→ RECORDS PROVIDED:
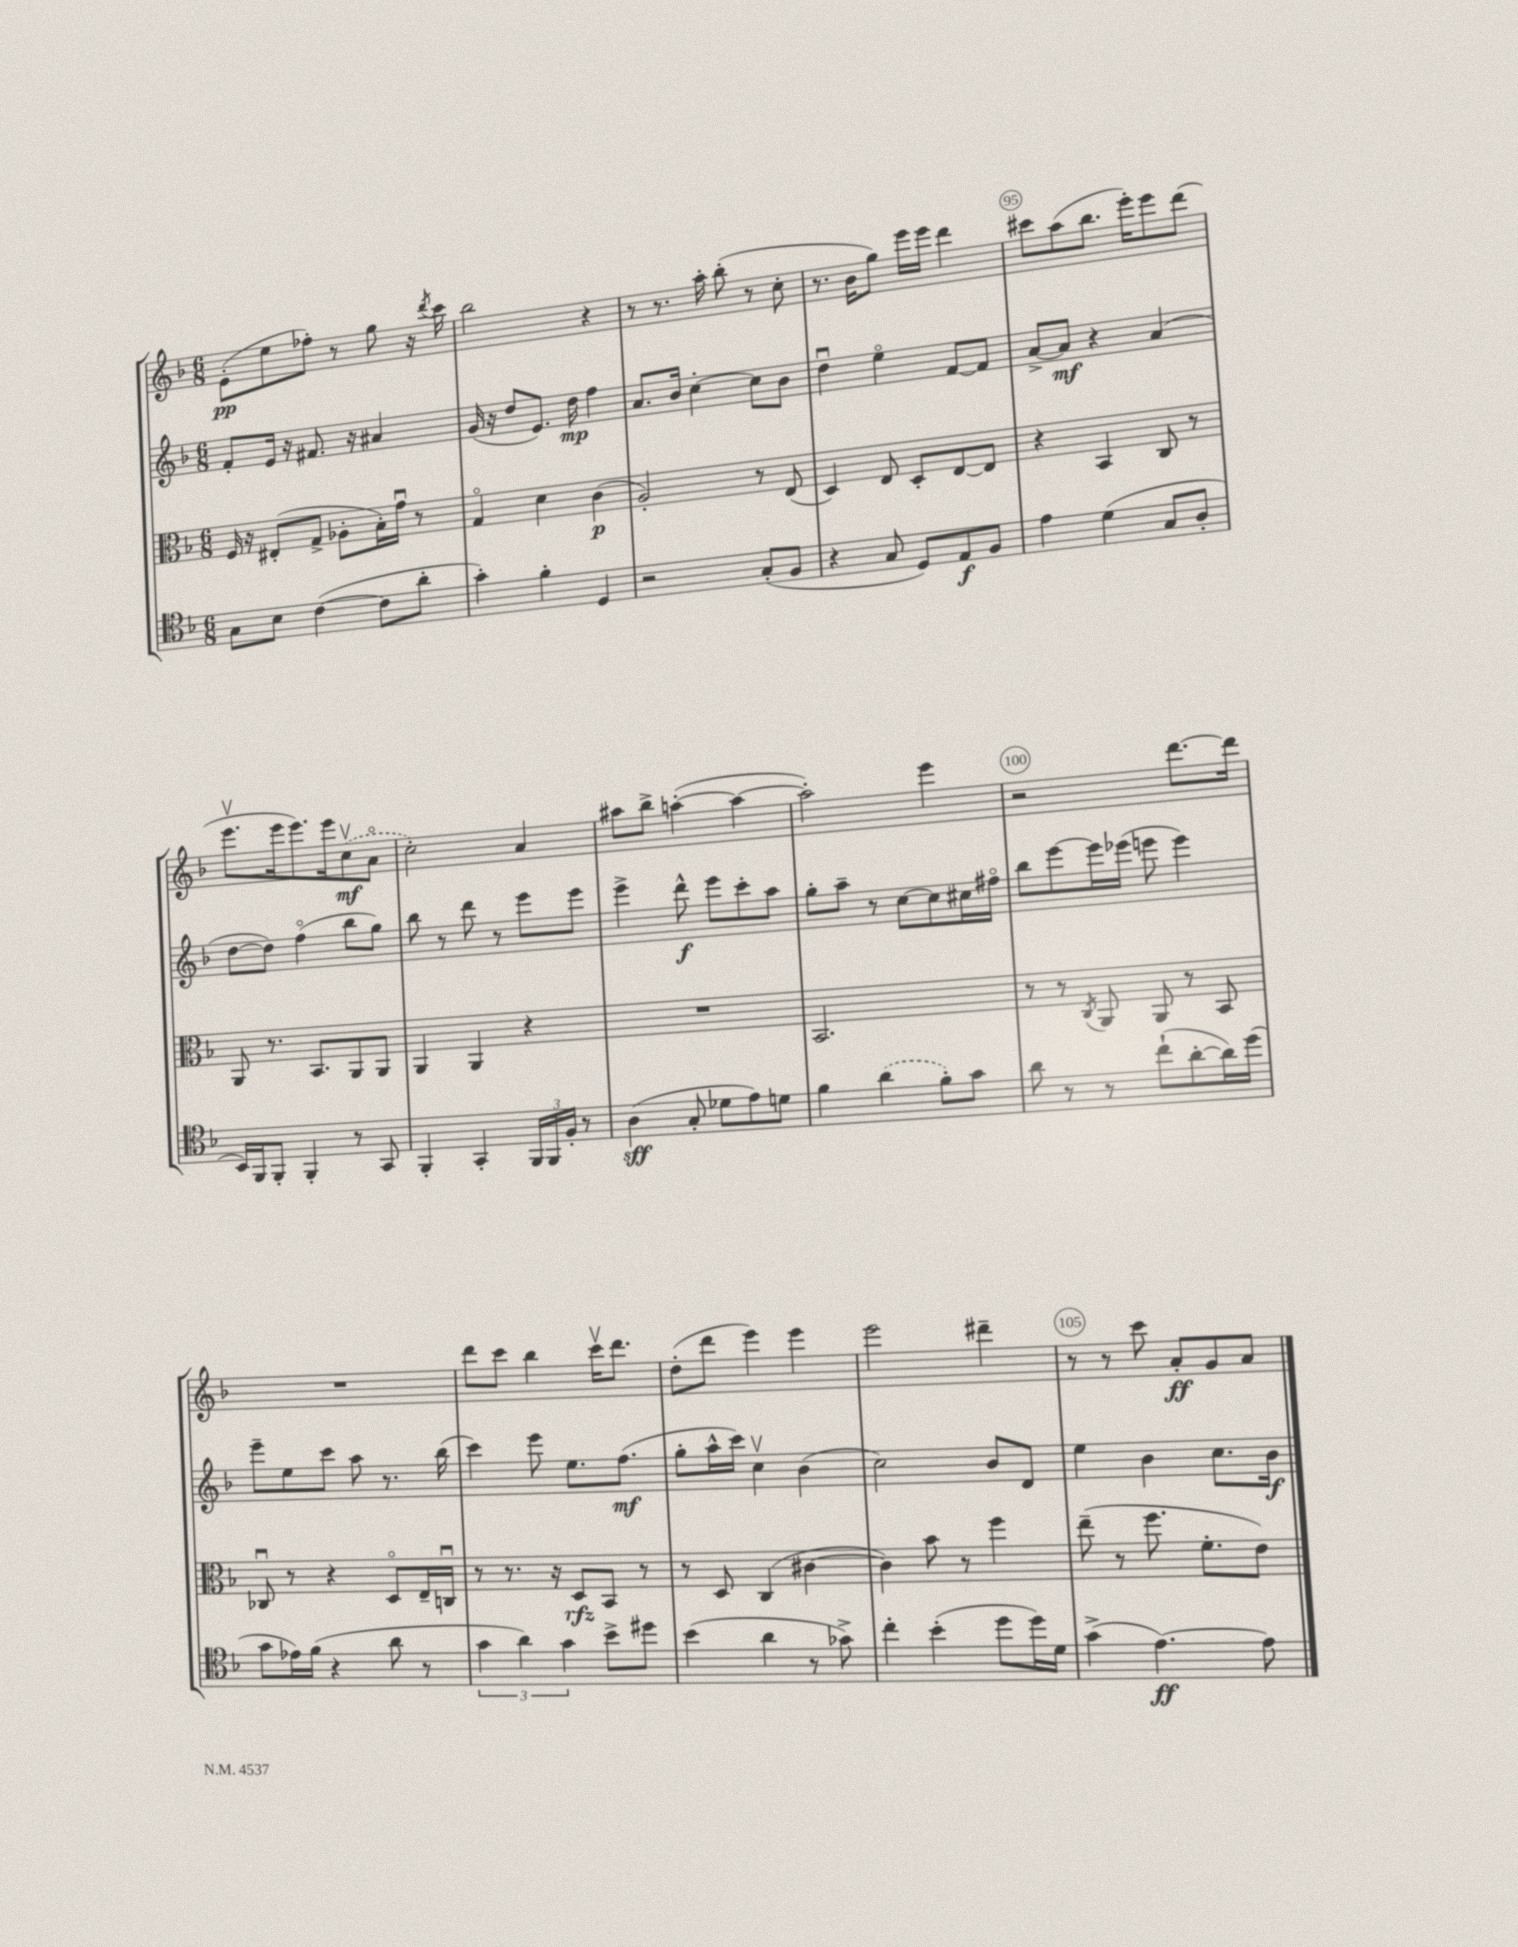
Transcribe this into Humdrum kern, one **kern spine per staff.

**kern	**kern	**kern	**kern
*staff4	*staff3	*staff2	*staff1
*clefC4	*clefC3	*clefG2	*clefG2
*k[b-]	*k[b-]	*k[b-]	*k[b-]
*M6/8	*M6/8	*M6/8	*M6/8
8G\L	16F/	8f'/L	(8e'\L
.	16r	.	.
8B-\J	(8E#'/L	16e/Jk	8ee\
.	.	16r	.
([4c\	8G^/J	8.f#/	8ff-'\J)
.	8A-'\L	.	8r
.	.	16r	.
8c\]L	16B-'\L)	4a#/	8gg\
.	16gu\JJ	.	.
8a'\J	8r	.	16r
.	.	.	8qddd/
.	.	.	16ccc\
=	=	=	=
4g'\)	4Go/	(16g/	2bb-\
.	.	16r	.
.	.	8dd/L	.
4f'\	4d\	8.e/J)	.
.	.	16dd\	.
4D/	(4c\	4ff\	4r
=	=	=	=
2r	2A'/)	8.a/L	8r
.	.	.	8.r
.	.	16b-/Jk	.
.	.	[4cc'\	.
.	.	.	16aa'\
.	.	.	(8bb-'\
(8G'/L	8r	8cc\]L	8r
8F/J	(8E/	8b-\J	8cc'\
=	=	=	=
4r	4D/)	4ddu\	8.r
.	.	.	16b-\LK
8G/	8E/	4eeo\	8gg\J)
8D/L)	8D'/L	.	16eee\LL
.	.	.	16eee\JJ
8E/	[8E/	[8f/L	4ddd\
8F/J	8E/]J	8f/]J	.
=	=	=	=
4e\	4r	[8a^/L	8ccc#\L
.	.	8a/]J	(8aa\
(4d\	4BB-/	4r	8.bb-\J
.	.	.	16eee'\LK)
8G/L	8C/	(4a/	8eee\
8A'/J	8r	.	(8ddd\J
=	=	=	=
16BB-/LL)	8AA/	[8dd\L	8.eeev\L
16FF/J	.	.	.
8FF'/J	8.r	8dd\]J)	.
.	.	.	16eee\k
4FF'/	.	(4ffo\	8.eee\)
.	8.BB-/L	.	.
.	.	.	16eee\k
8r	8AA/	8bb-\L	(8ccv\
8GG/	8AA/J	8gg\J)	8ao\J
=	=	=	=
4FF'/	4AA/	8bb-\	2cc'\)
.	.	8r	.
4GG'/	4AA/	8ddd\	.
.	.	8r	.
24FF/LL	4r	8eee\L	4a/
24FF/	.	.	.
24F'/JJ	.	.	.
8r	.	8eee\J	.
=	=	=	=
(4A\	2.r	4eee^\	8aa#\L
.	.	.	8bb-^\J
8G'/	.	8ddd^^\	([4aa'\
8d-\L	.	8eee\L	.
8e\)	.	8ccc'\	4aa\_
8d\J	.	8aa\J	.
=	=	=	=
4f\	2.BB-/	8gg'\L	2aa'\])
.	.	8aa~\J	.
(4a\	.	8r	.
.	.	[8cc\L	.
8f'\L)	.	8cc\]	4eee\
8g\J	.	16cc#\L	.
.	.	16ff#o\JJ	.
=	=	=	=
8a\	8r	8bb-\L	2r
8r	8r	[8eee\	.
.	8qC/	.	.
8r	8AA/	16eee\]L	.
.	.	(16eee-\JJ	.
(8cc`\L	8AA/	8eee\	.
[8a'\	8r	4eee\)	[8.ddd\L
16a\]L)	8BB-/	.	.
(16dd\JJ	.	.	16ddd\]Jk
=	=	=	=
8g\L	8C-u/	8eee~\L	2.r
16e-\L)	8r	8ee\	.
(16f\JJ	.	.	.
4r	4r	8ccc\J	.
.	.	8aa\	.
8a\	8Do/L	8.r	.
8r	16E~/L	.	.
.	16Cu/JJ	(16bb-\	.
=	=	=	=
6g\	8r	4ccc\)	8ddd\L
.	8.r	.	8ccc\J
6a\)	.	.	.
.	.	8eee\	4bb-\
.	16r	.	.
6g\	.	.	.
.	8D/L	8.ee\L	.
8b-^\L	8BB-/J	.	16cccv\LK
.	.	(8.ff\J	8.ddd\J
8dd#\J	8r	.	.
=	=	=	=
(4b-\	8r	8gg'\L	(8dd'\L
.	8D/	16aa^^\L	8ddd\J
.	.	16ccc\JJ)	.
4a\	(4C/	4ccv\	4eee\)
8r	[4c#\	(4b-\	4eee\
8g-^\)	.	.	.
=	=	=	=
4cc'\	4c#\])	2cc\)	2eee\
(4b-'\	8b-\	.	.
.	8r	.	.
8dd\L	4ff\	8b-/L	4ddd#~\
16dd\L)	.	8d/J	.
16d\JJ	.	.	.
=	=	=	=
(4g^\	(8ee~\	4ee\	8r
.	8r	.	8r
[4.e\)	8.ff\	4b-\	8ccc\
.	.	.	8a'/L
.	8.f'\L	.	.
.	.	8.cc\L	8g/
8e\]	8e\J)	.	8a/J
.	.	16b-\Jk	.
==	==	==	==
*-	*-	*-	*-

→ AIM OF THE EXERCISE:
Count the lines of the material above that contain the string "kern", treating uppercase and lowercase as different. Give only the number.

→ OUTPUT OF THE TASK:
2